Dataset entries
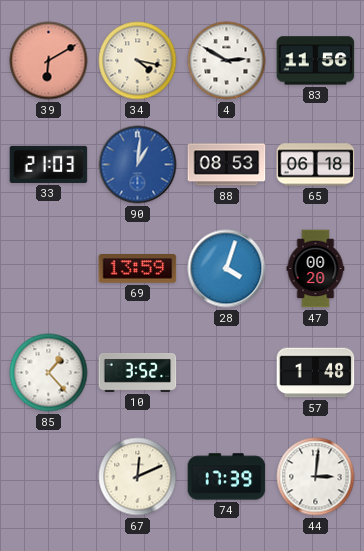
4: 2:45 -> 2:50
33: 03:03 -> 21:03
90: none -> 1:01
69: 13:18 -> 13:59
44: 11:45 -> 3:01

* Task instructions:
Can you copy every line in the entries above word for word, leaving the pictures out of your answer?

* Answer to the task:
4: 2:45 -> 2:50
33: 03:03 -> 21:03
90: none -> 1:01
69: 13:18 -> 13:59
44: 11:45 -> 3:01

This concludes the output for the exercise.